What is asked – Copy out the part of the data below that opens with the line containing "Lotte (418, 828)" and closes with the line containing "homeward [346, 174]", both included, changing nothing.

Material –

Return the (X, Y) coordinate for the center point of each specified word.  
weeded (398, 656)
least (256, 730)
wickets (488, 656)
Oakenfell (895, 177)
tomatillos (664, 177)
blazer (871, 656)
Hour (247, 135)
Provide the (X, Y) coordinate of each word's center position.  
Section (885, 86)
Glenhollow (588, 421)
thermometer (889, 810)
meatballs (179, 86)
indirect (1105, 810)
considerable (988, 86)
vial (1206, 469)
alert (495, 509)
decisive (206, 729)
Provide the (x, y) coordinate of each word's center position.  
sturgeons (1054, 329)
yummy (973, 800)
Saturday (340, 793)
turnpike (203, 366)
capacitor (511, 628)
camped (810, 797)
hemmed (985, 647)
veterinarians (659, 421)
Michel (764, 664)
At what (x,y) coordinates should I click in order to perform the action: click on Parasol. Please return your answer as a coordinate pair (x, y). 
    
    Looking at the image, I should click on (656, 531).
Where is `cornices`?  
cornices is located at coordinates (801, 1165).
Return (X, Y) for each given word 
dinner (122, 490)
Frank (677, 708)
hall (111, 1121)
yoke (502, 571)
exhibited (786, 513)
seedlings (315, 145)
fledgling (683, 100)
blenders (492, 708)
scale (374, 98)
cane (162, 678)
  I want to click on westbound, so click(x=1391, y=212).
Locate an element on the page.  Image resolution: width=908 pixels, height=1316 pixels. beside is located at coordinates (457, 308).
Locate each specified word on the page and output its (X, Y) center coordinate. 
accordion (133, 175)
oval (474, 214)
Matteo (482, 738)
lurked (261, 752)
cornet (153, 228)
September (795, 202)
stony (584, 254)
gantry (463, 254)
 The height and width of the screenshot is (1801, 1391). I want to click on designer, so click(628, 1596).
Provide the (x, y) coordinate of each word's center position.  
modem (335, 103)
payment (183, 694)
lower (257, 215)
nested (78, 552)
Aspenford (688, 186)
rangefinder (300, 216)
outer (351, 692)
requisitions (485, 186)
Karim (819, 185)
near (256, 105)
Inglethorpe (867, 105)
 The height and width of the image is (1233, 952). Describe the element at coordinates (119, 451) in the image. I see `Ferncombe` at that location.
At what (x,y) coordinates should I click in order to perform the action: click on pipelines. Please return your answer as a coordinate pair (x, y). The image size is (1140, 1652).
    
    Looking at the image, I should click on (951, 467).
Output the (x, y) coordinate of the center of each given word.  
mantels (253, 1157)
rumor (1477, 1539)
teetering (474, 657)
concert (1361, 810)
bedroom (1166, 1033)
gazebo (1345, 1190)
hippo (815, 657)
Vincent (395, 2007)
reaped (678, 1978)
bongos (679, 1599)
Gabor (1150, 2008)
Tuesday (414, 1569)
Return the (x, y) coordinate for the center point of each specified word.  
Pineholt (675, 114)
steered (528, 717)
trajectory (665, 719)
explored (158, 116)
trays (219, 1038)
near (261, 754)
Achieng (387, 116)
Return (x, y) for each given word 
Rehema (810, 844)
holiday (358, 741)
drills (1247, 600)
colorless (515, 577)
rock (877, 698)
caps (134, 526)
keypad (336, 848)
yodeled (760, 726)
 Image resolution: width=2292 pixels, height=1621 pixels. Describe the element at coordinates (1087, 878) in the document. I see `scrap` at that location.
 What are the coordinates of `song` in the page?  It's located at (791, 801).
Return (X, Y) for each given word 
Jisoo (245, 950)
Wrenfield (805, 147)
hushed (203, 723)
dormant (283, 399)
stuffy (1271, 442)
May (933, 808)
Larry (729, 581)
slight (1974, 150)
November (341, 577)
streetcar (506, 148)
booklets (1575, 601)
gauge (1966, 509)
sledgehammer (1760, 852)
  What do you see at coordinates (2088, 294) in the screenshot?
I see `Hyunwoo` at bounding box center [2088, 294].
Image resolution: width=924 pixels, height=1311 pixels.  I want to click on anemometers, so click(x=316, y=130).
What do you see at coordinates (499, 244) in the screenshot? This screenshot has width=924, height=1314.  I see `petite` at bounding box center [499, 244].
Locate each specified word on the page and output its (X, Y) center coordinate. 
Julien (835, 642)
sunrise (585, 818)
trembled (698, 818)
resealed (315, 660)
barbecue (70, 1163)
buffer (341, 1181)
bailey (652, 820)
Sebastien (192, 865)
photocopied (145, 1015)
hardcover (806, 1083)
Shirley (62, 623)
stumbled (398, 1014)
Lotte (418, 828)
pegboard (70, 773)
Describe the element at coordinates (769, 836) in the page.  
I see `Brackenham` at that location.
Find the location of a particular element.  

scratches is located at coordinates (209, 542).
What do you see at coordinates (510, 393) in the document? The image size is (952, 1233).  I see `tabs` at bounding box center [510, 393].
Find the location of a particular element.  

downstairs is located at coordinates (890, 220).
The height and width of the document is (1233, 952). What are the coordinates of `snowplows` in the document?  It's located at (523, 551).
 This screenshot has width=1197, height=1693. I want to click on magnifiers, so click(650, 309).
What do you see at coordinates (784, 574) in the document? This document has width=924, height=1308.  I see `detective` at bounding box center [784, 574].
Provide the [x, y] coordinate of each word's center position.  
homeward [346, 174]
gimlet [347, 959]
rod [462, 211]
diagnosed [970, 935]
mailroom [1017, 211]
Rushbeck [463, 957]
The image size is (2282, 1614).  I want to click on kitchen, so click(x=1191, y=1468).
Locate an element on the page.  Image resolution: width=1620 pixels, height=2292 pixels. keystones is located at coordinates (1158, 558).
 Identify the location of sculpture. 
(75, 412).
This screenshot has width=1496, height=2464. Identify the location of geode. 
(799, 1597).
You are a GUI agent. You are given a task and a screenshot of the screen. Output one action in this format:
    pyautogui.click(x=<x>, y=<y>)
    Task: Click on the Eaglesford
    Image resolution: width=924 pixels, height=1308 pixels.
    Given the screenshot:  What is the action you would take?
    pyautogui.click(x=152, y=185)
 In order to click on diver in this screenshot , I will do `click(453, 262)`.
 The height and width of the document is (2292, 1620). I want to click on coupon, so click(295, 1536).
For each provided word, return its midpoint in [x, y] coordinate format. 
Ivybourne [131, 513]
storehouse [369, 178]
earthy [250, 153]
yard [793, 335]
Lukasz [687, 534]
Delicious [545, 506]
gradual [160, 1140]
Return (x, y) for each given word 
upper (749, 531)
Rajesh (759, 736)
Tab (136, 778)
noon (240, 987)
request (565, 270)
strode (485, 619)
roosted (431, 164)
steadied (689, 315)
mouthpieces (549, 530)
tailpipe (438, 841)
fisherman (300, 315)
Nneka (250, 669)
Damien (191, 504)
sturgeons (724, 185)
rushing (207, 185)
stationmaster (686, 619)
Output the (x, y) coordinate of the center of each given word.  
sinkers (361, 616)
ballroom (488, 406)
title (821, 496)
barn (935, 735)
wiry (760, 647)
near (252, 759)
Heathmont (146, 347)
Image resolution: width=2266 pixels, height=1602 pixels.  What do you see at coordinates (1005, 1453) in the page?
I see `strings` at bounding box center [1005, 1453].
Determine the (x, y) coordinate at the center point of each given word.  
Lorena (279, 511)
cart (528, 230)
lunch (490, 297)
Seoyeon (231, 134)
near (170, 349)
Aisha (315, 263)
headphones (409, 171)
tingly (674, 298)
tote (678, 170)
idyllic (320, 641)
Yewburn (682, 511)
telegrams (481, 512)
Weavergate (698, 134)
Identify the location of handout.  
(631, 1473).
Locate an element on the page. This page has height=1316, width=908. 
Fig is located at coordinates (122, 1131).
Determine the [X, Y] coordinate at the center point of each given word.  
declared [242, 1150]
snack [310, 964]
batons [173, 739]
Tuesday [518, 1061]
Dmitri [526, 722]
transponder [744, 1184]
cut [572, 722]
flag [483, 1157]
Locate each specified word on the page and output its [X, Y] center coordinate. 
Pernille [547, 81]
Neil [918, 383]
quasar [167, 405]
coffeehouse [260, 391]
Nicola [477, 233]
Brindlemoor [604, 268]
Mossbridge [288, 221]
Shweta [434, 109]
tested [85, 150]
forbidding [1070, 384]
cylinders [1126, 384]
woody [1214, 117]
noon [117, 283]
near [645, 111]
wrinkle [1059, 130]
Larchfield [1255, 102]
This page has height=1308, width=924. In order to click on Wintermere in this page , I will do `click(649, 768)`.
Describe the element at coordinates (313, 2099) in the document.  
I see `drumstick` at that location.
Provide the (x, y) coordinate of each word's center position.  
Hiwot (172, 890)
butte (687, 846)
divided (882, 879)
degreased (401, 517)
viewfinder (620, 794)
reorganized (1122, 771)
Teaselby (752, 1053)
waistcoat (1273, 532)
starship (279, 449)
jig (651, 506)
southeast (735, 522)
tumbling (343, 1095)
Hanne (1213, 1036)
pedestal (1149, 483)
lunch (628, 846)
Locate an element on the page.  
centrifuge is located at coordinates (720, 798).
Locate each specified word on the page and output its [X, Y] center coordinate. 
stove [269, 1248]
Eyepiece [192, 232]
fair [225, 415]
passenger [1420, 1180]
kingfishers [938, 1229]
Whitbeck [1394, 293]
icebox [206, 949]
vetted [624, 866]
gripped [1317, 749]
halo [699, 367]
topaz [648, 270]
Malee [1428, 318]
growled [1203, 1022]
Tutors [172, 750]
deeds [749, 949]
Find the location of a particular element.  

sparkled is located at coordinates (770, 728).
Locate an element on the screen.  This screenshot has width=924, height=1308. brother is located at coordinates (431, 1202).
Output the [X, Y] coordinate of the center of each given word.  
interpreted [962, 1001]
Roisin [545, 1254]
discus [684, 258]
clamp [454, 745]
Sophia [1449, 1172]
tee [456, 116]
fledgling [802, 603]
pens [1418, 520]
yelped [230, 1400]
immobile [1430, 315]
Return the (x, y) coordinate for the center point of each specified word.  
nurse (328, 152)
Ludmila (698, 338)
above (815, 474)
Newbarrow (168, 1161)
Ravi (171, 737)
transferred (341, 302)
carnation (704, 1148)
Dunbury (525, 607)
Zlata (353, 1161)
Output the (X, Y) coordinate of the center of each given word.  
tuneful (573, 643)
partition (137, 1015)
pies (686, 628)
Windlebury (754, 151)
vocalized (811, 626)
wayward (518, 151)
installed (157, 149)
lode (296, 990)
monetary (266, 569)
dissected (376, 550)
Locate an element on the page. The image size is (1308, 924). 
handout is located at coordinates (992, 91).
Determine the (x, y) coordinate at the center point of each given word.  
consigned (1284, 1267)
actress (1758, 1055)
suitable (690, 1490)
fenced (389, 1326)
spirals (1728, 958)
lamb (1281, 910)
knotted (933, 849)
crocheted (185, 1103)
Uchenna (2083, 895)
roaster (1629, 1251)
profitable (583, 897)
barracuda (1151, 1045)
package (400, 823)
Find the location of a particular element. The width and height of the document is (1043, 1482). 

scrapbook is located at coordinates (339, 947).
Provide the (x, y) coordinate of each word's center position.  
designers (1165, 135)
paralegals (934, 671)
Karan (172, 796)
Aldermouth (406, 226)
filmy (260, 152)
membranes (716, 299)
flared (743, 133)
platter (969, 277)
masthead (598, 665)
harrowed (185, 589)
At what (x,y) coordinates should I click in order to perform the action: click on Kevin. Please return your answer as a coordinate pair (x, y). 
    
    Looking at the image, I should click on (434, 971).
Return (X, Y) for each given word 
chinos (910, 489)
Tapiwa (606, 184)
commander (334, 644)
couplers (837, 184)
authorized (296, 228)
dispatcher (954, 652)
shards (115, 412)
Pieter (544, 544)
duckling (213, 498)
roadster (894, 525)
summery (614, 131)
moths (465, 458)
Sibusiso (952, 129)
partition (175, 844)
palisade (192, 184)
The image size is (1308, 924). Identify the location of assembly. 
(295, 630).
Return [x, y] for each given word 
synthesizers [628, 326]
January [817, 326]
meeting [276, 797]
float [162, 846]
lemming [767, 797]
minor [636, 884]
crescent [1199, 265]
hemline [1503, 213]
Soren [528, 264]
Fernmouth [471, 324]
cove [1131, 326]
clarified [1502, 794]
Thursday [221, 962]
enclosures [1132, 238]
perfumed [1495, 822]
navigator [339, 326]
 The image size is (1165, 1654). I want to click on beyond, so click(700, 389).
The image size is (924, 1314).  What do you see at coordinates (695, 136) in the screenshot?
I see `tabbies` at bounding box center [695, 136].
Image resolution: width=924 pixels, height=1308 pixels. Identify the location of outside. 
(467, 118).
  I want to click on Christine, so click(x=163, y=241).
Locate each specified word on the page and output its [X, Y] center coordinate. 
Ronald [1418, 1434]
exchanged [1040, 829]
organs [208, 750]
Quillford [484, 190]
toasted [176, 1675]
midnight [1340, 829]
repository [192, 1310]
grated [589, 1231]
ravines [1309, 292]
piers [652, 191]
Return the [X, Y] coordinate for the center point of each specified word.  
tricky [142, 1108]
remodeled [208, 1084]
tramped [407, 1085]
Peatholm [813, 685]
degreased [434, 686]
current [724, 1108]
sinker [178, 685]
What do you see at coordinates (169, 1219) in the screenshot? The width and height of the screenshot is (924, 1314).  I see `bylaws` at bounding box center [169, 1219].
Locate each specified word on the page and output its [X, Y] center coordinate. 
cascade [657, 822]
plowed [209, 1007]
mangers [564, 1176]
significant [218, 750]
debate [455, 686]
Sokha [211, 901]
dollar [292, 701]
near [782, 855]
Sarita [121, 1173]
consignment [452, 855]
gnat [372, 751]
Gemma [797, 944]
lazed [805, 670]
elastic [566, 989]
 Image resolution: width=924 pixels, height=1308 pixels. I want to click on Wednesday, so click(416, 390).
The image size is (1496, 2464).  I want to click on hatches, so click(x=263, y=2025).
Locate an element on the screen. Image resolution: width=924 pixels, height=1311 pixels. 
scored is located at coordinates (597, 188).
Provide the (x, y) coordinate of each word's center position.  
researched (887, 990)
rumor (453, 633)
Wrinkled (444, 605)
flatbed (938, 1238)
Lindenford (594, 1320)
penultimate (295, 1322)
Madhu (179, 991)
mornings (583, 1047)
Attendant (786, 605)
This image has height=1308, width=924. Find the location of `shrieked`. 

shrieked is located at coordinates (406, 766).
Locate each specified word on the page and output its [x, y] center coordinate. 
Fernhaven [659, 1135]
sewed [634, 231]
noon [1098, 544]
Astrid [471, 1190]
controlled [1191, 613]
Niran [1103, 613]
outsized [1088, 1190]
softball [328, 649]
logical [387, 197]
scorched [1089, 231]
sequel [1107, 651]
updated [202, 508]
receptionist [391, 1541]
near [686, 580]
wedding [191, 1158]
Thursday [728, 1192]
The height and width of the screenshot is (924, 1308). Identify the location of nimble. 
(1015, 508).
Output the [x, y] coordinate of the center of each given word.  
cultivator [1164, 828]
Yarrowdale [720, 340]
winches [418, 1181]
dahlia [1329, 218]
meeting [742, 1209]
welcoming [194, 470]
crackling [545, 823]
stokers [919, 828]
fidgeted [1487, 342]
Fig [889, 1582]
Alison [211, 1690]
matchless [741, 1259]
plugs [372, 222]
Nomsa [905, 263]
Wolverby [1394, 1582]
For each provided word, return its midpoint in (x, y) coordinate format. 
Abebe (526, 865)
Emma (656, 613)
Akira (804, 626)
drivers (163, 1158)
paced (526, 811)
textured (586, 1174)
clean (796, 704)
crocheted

Full output –
Lotte (418, 828)
pegboard (70, 773)
Describe the element at coordinates (769, 836) in the page.  
I see `Brackenham` at that location.
Find the location of a particular element.  

scratches is located at coordinates (209, 542).
What do you see at coordinates (510, 393) in the document? The image size is (952, 1233).  I see `tabs` at bounding box center [510, 393].
Find the location of a particular element.  

downstairs is located at coordinates (890, 220).
The height and width of the document is (1233, 952). What are the coordinates of `snowplows` in the document?  It's located at (523, 551).
 This screenshot has width=1197, height=1693. I want to click on magnifiers, so click(650, 309).
What do you see at coordinates (784, 574) in the document? This document has width=924, height=1308.  I see `detective` at bounding box center [784, 574].
Provide the [x, y] coordinate of each word's center position.  
homeward [346, 174]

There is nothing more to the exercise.